(Before-and-after change records)
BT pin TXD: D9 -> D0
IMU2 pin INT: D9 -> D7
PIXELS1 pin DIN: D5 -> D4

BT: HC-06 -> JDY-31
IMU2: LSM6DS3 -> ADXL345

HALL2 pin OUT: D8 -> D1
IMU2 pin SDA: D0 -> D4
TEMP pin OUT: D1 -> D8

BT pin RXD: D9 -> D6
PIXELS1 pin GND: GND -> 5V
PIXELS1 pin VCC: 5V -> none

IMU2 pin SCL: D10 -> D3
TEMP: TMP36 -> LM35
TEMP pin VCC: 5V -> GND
---
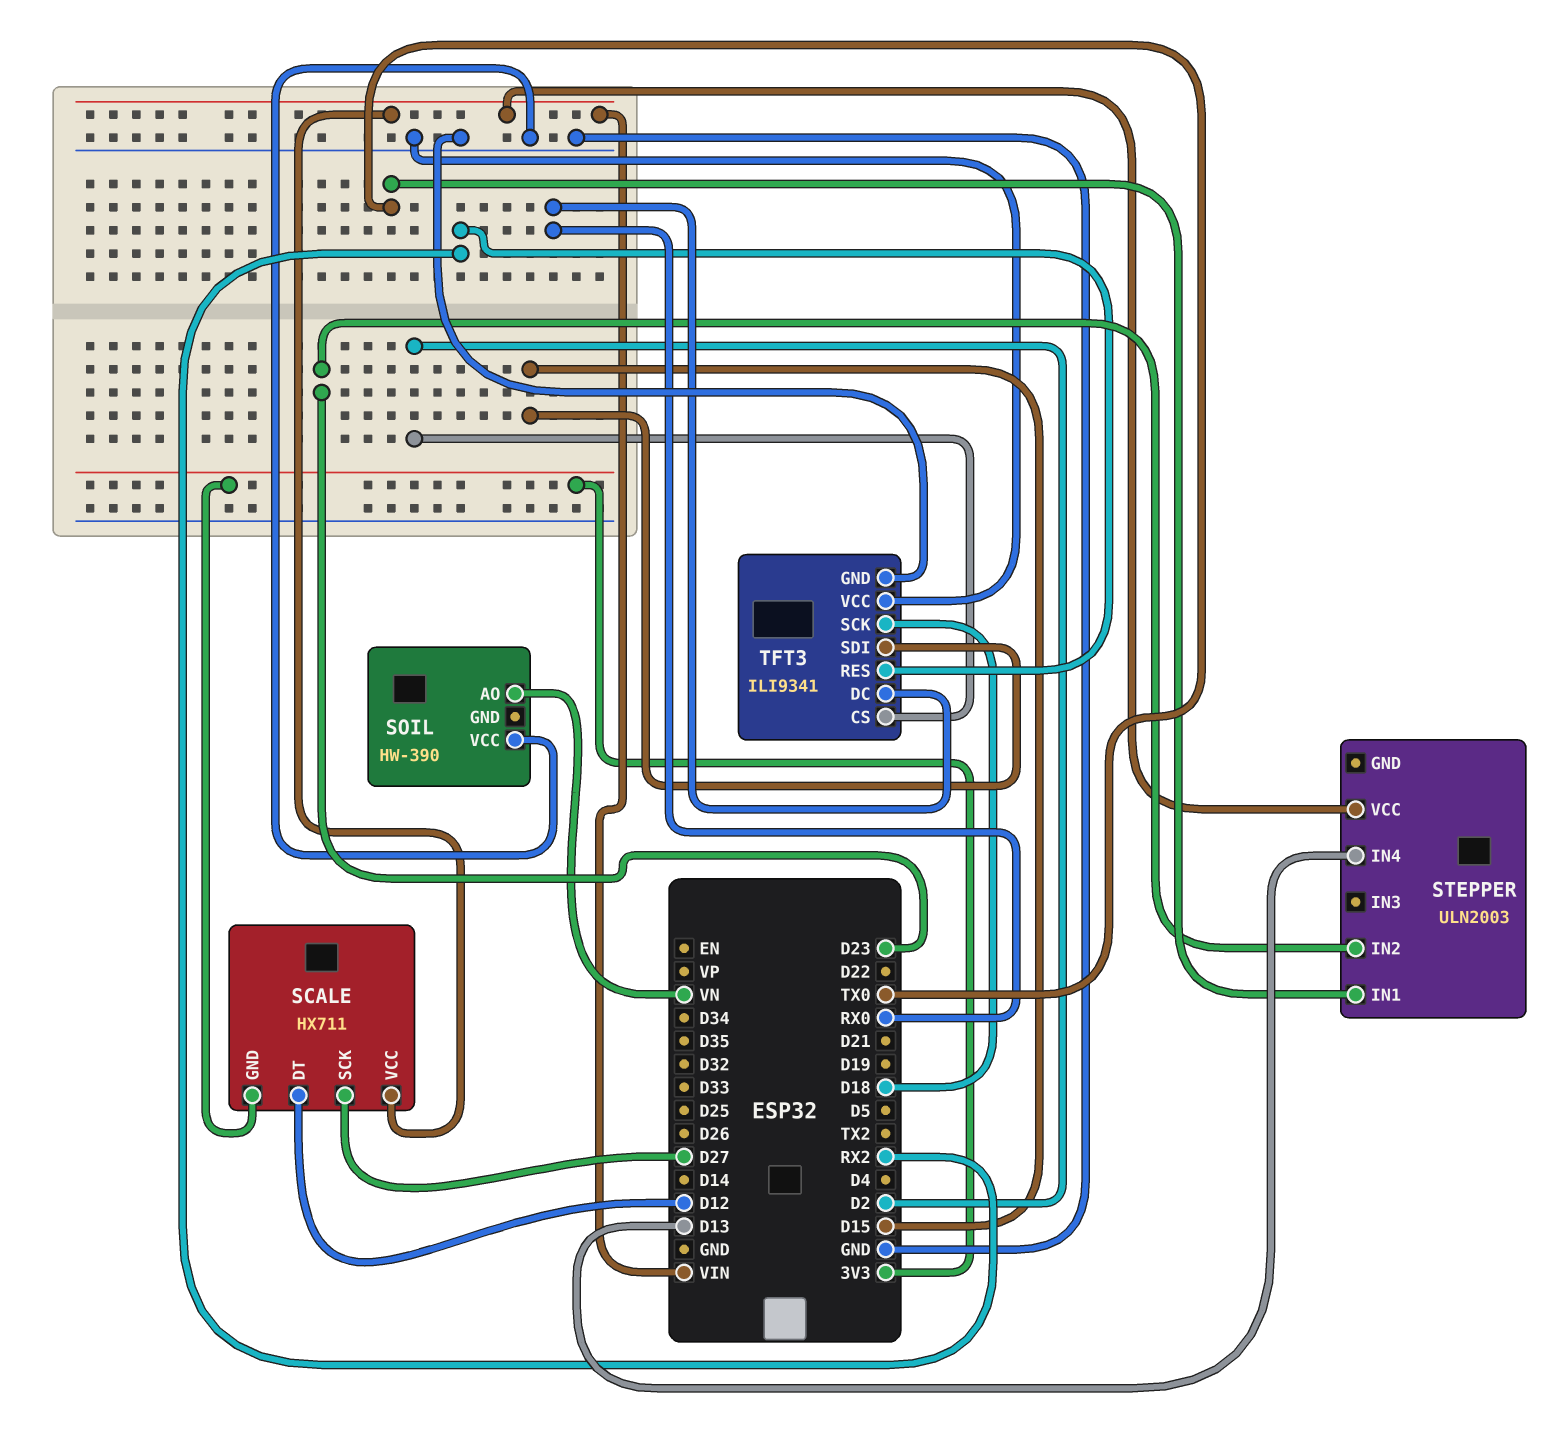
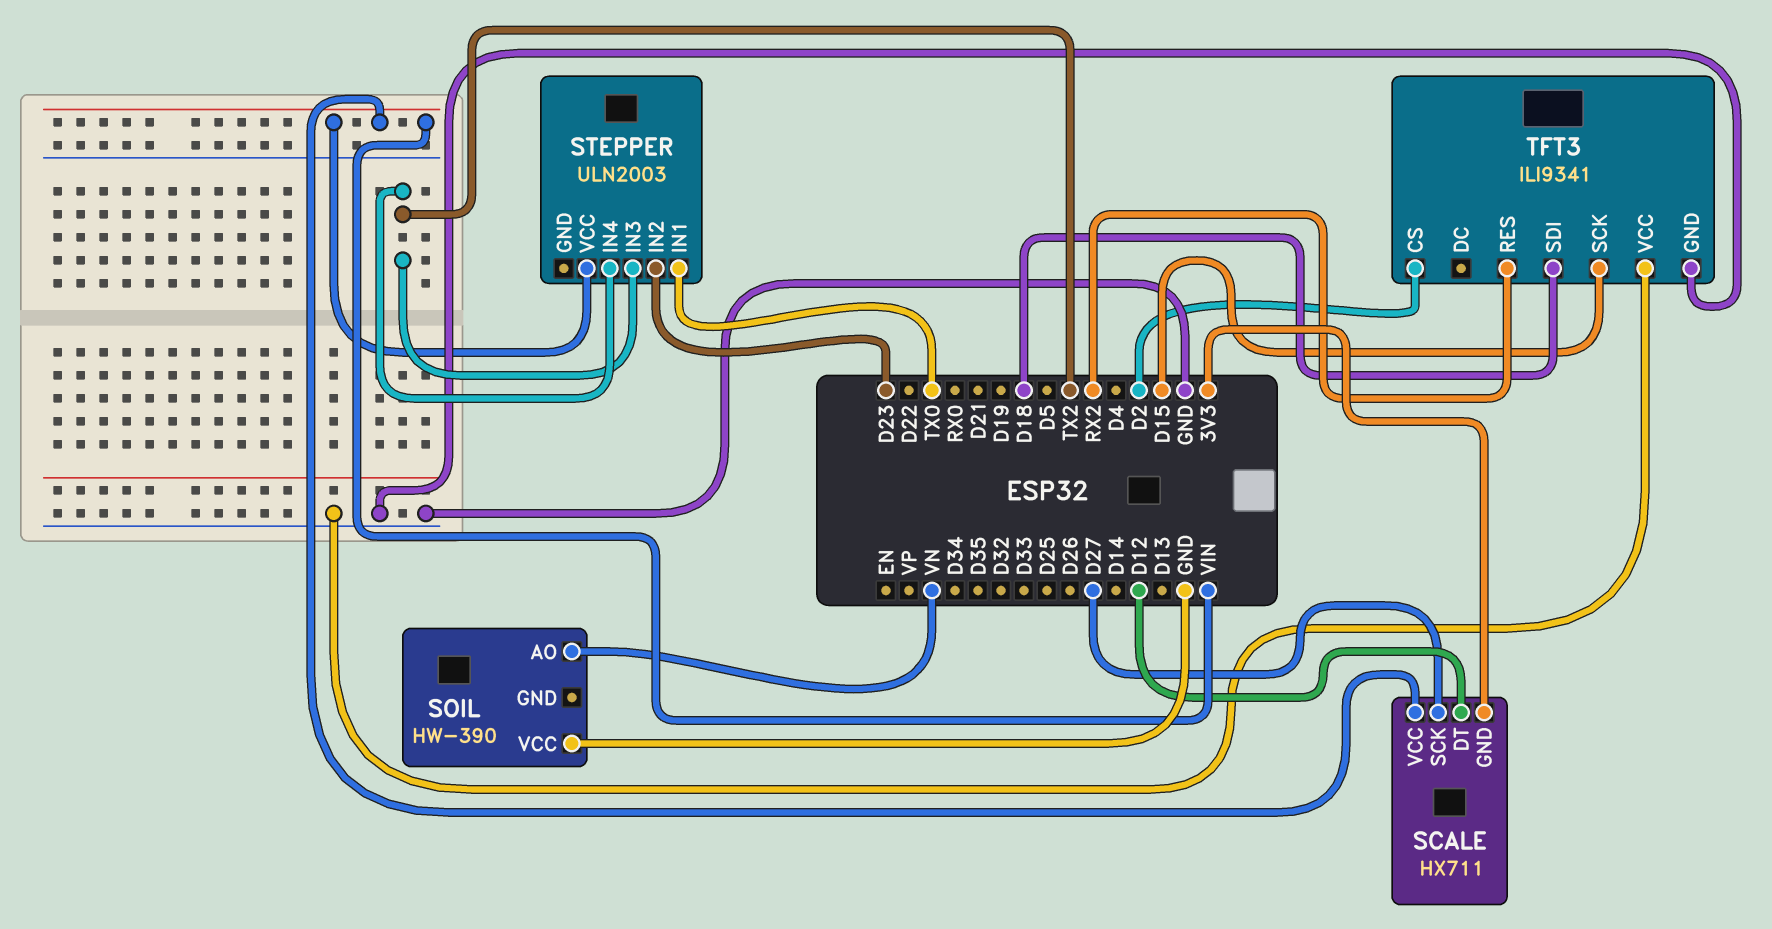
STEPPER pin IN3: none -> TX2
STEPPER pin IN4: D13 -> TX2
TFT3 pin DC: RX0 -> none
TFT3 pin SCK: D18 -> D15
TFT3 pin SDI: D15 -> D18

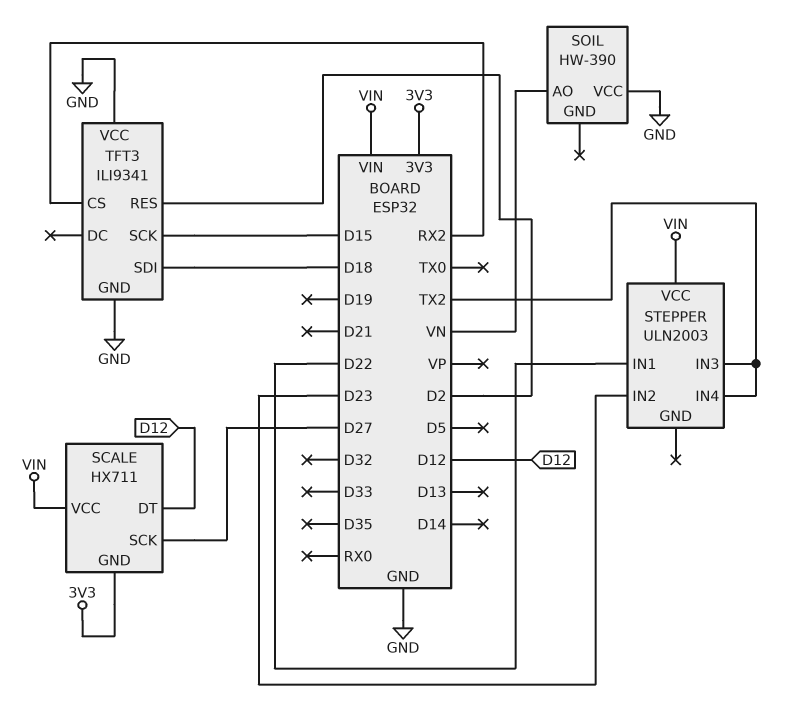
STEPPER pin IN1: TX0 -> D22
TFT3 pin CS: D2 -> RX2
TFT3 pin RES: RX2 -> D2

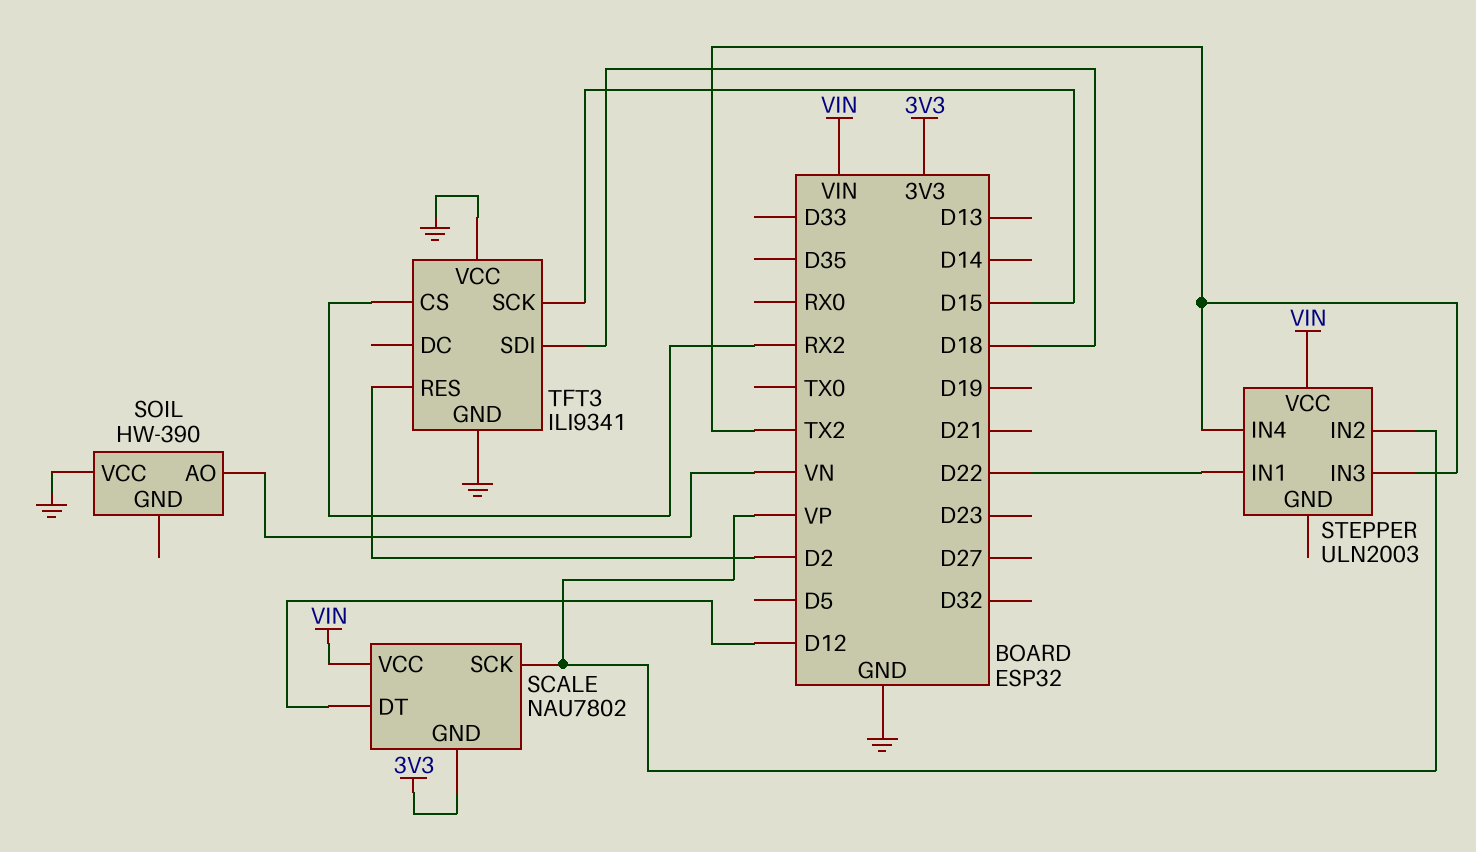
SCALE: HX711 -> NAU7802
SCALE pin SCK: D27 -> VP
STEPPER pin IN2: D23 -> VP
---
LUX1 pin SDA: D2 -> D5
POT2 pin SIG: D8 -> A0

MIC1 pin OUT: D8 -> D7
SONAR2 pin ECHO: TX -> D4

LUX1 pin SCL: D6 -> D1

# [WHAT YOU NEED TO DO]
Taking the entries above, write out exactly the lines starting with the line containing "IMU2 pin INT: D9 -> D7" and going on through the line containing "TEMP pin VCC: 5V -> GND", both included, and nothing else.

# [FINAL ANSWER]
IMU2 pin INT: D9 -> D7
PIXELS1 pin DIN: D5 -> D4

BT: HC-06 -> JDY-31
IMU2: LSM6DS3 -> ADXL345

HALL2 pin OUT: D8 -> D1
IMU2 pin SDA: D0 -> D4
TEMP pin OUT: D1 -> D8

BT pin RXD: D9 -> D6
PIXELS1 pin GND: GND -> 5V
PIXELS1 pin VCC: 5V -> none

IMU2 pin SCL: D10 -> D3
TEMP: TMP36 -> LM35
TEMP pin VCC: 5V -> GND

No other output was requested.